SOURCE MATERIAL section start

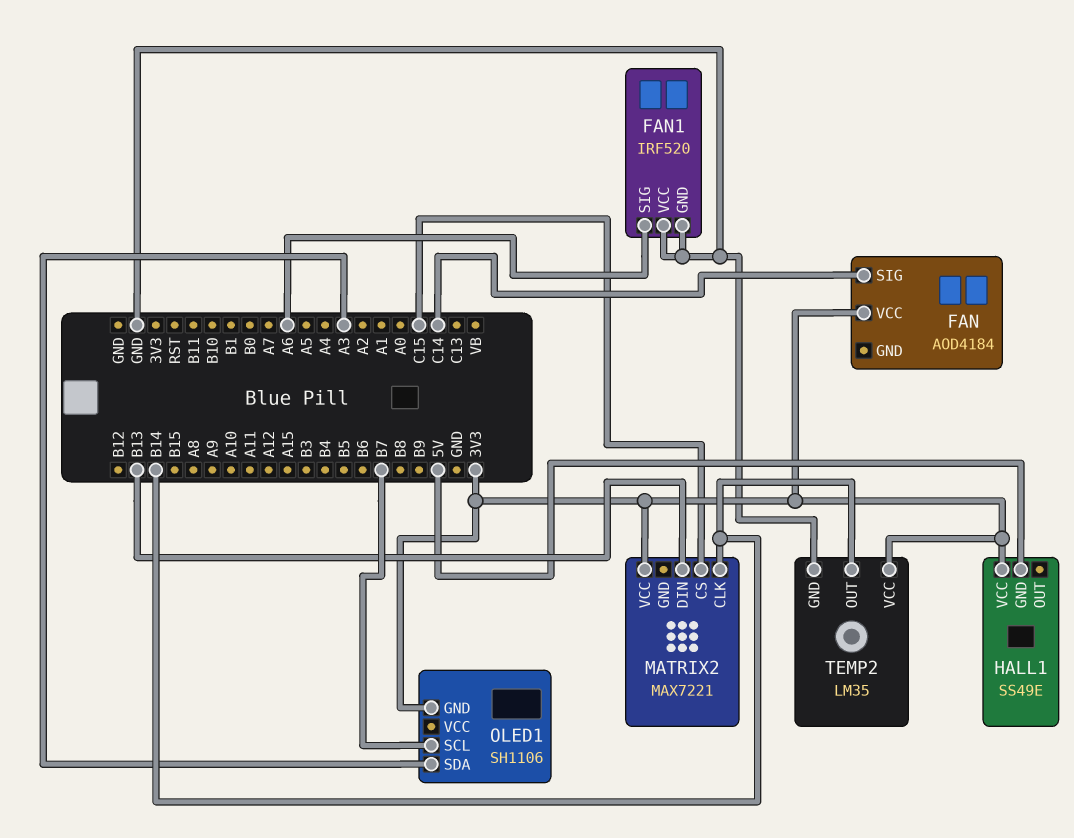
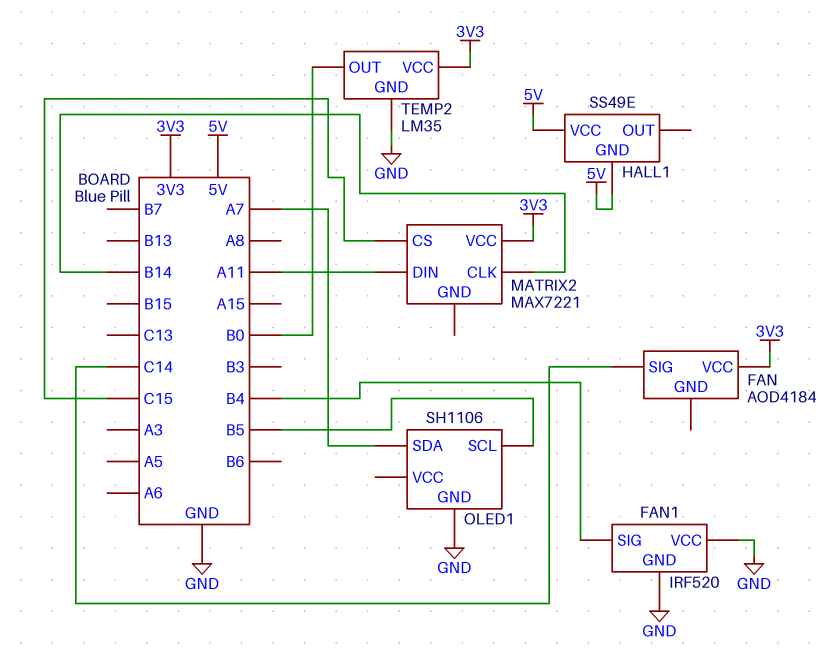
FAN1 pin SIG: A6 -> B4
HALL1 pin VCC: 3V3 -> 5V
MATRIX2 pin DIN: B13 -> A11
OLED1 pin GND: 3V3 -> GND
OLED1 pin SCL: B7 -> B5
OLED1 pin SDA: A3 -> A7
TEMP2 pin OUT: B14 -> B0

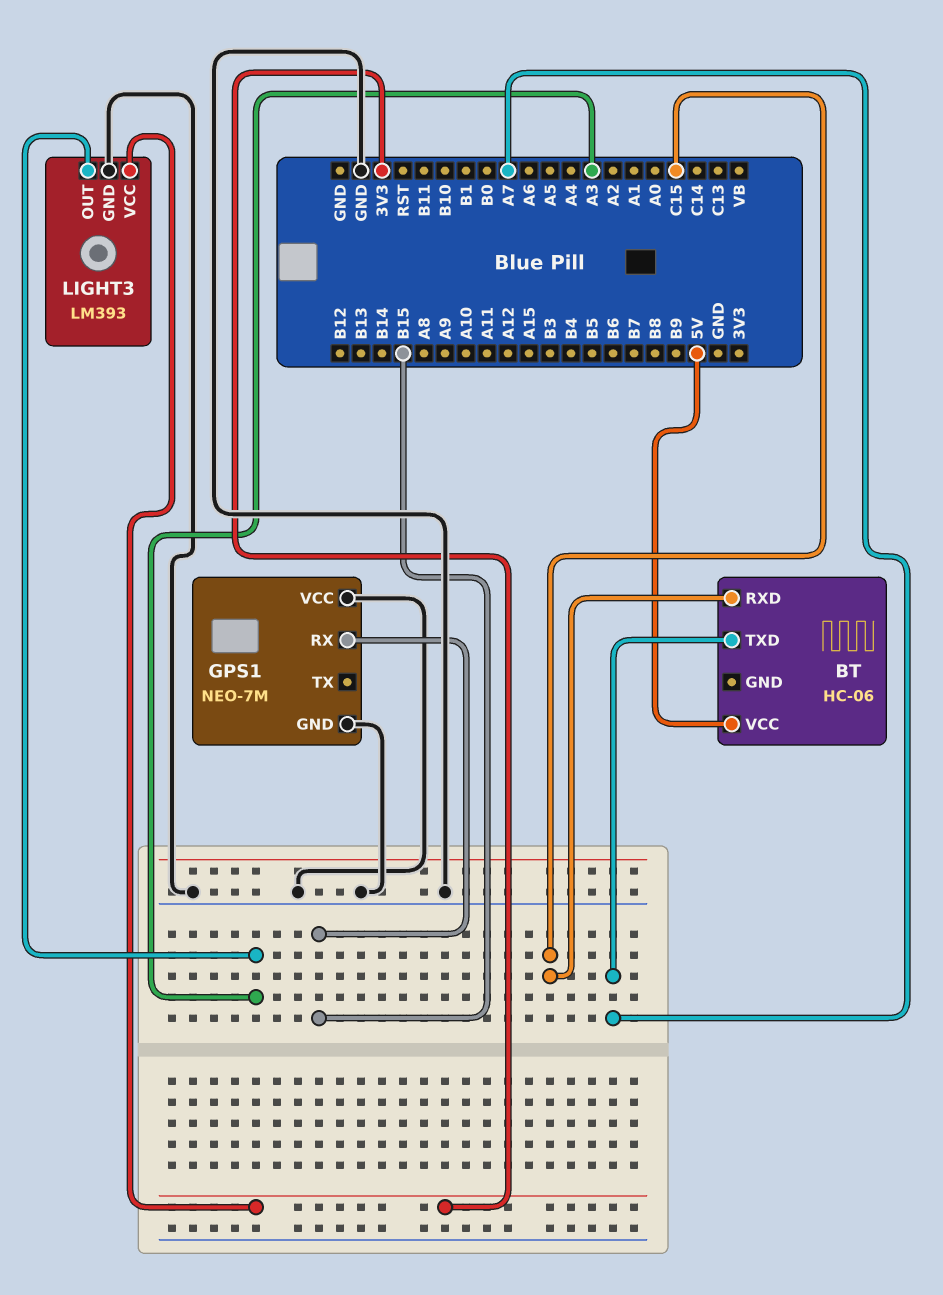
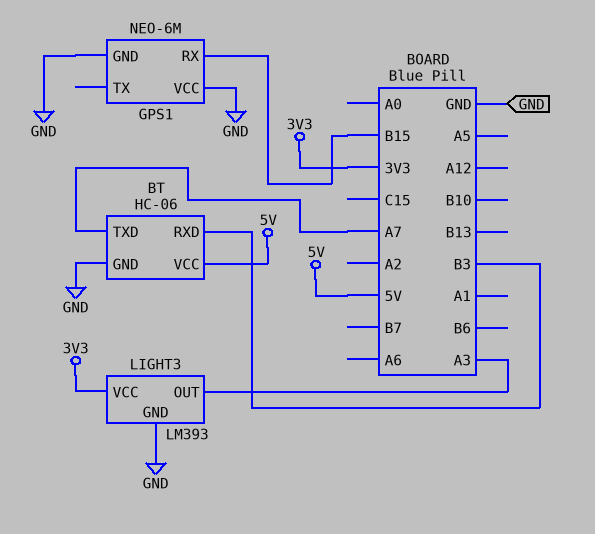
BT pin GND: none -> GND
BT pin RXD: C15 -> B3
GPS1: NEO-7M -> NEO-6M

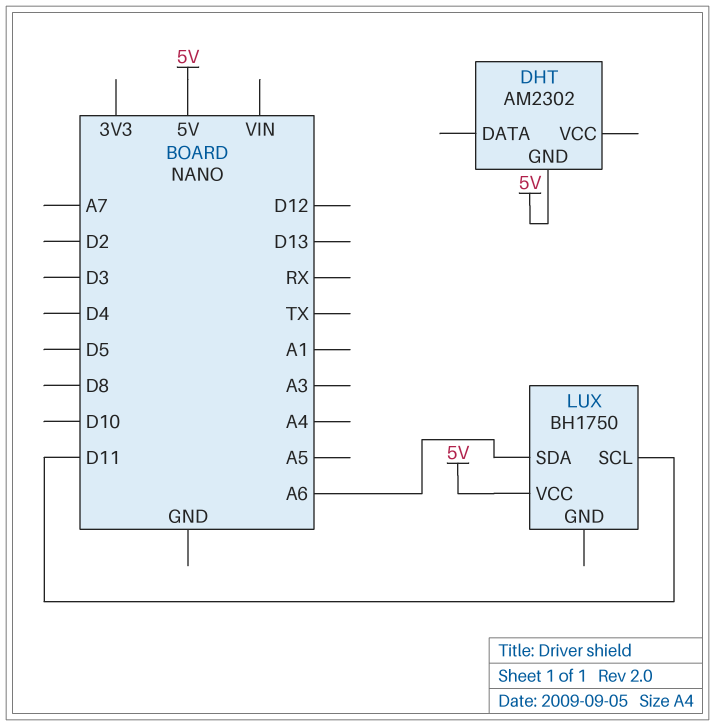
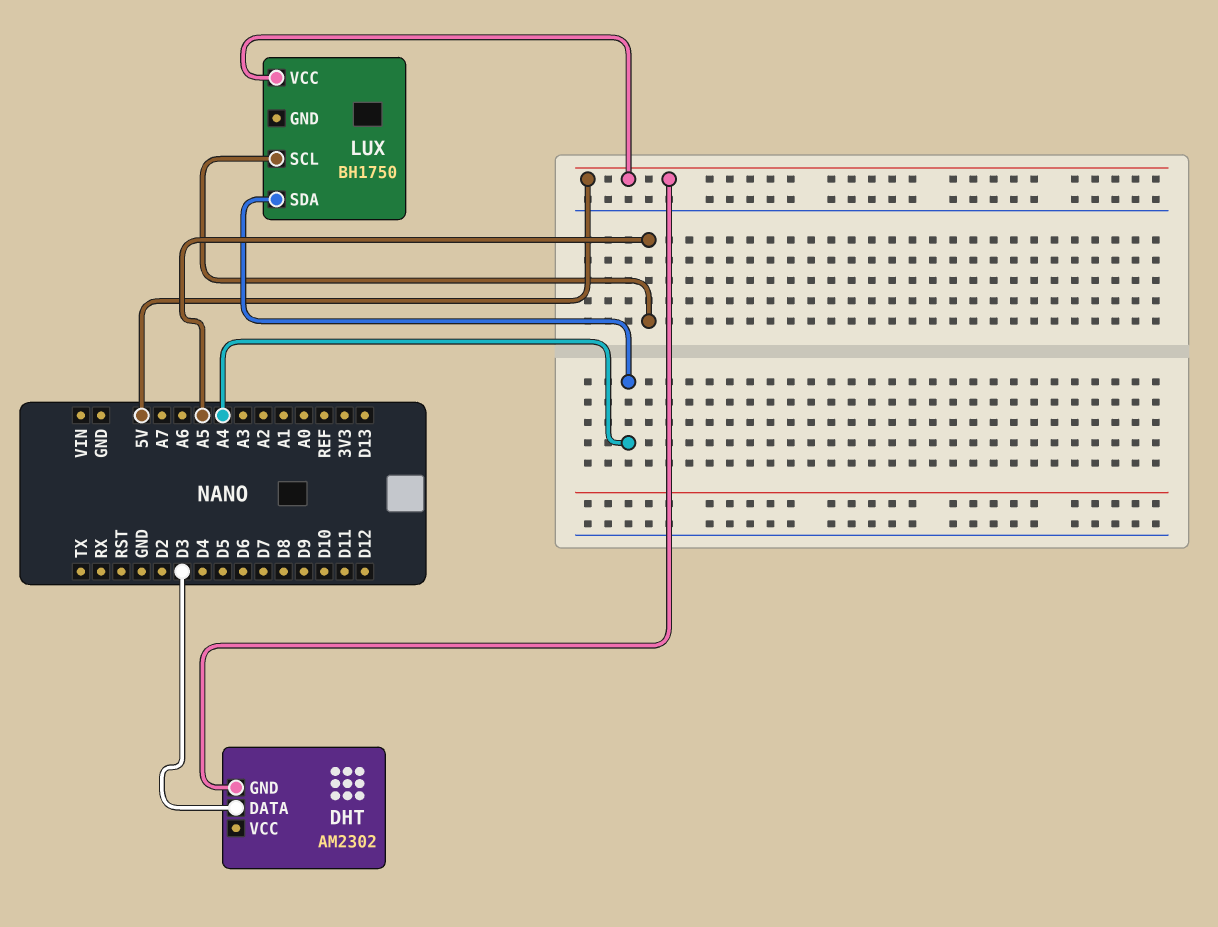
DHT pin DATA: none -> D3
LUX pin SCL: D11 -> A5
LUX pin SDA: A6 -> A4

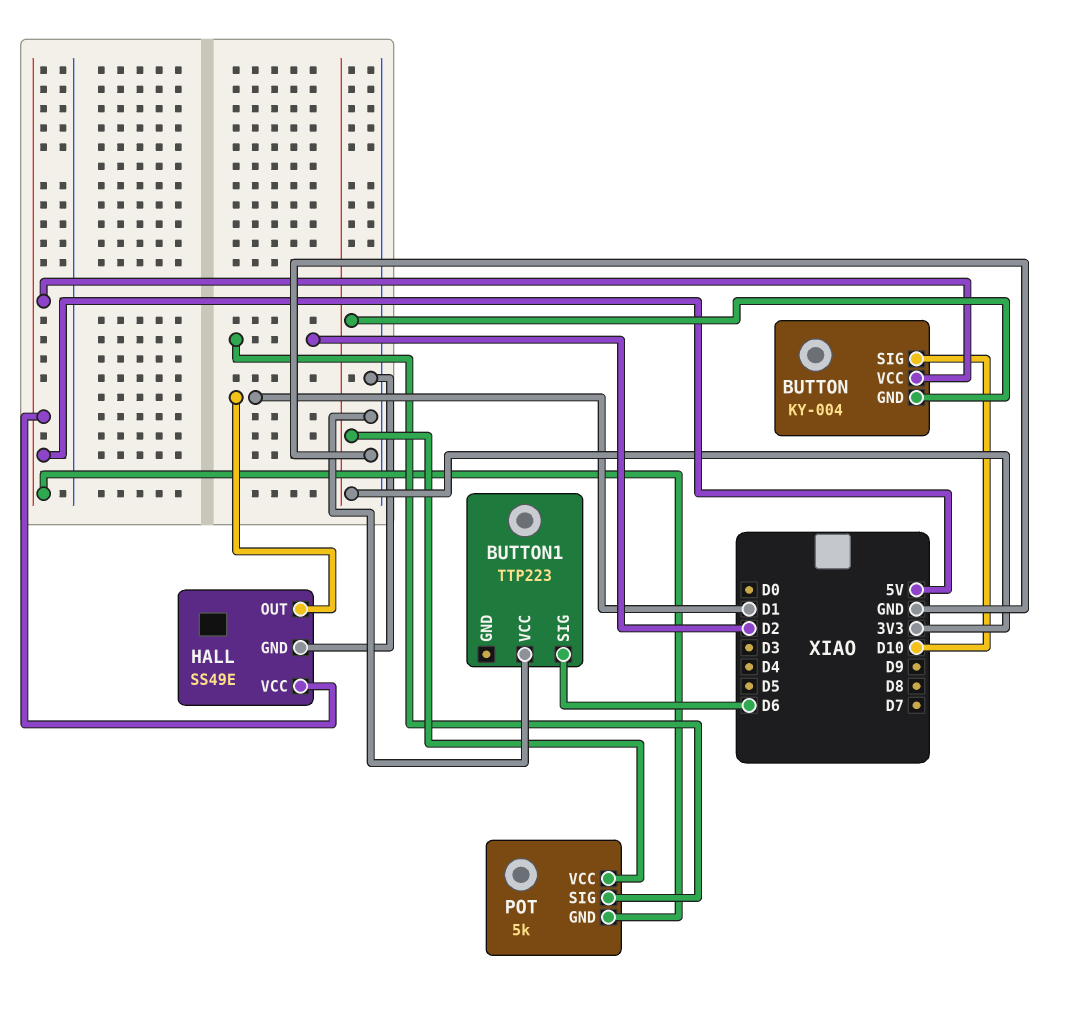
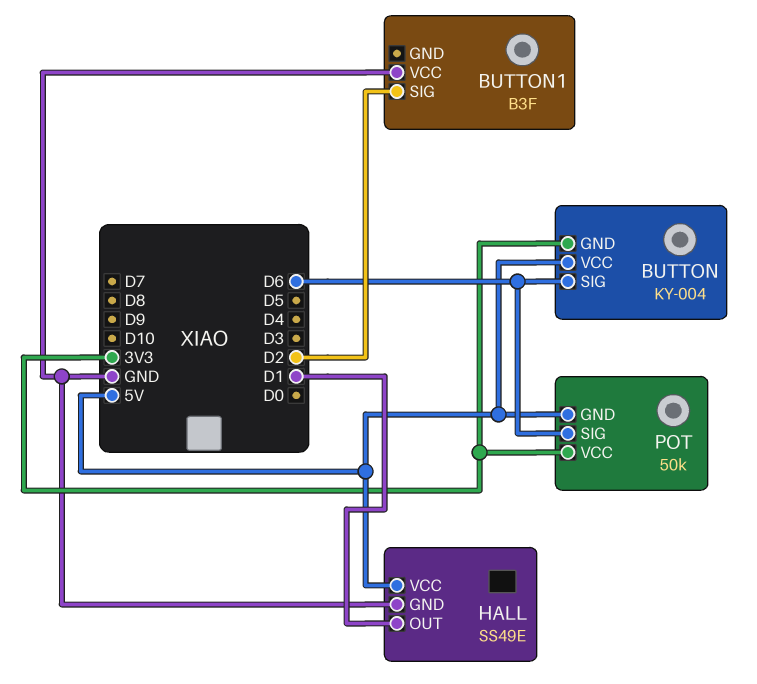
BUTTON pin SIG: D10 -> D6
BUTTON1: TTP223 -> B3F
BUTTON1 pin SIG: D6 -> D2
POT: 5k -> 50k
POT pin SIG: D2 -> D6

SOURCE MATERIAL section end

**PROBLEM STATEMENT:** Transcribe exactly the line that contains "DHT pin DATA: none -> D3" and each line after it through the end of the listing. Leave out the pictures.

**ANSWER FOR THIS EXERCISE:**
DHT pin DATA: none -> D3
LUX pin SCL: D11 -> A5
LUX pin SDA: A6 -> A4

BUTTON pin SIG: D10 -> D6
BUTTON1: TTP223 -> B3F
BUTTON1 pin SIG: D6 -> D2
POT: 5k -> 50k
POT pin SIG: D2 -> D6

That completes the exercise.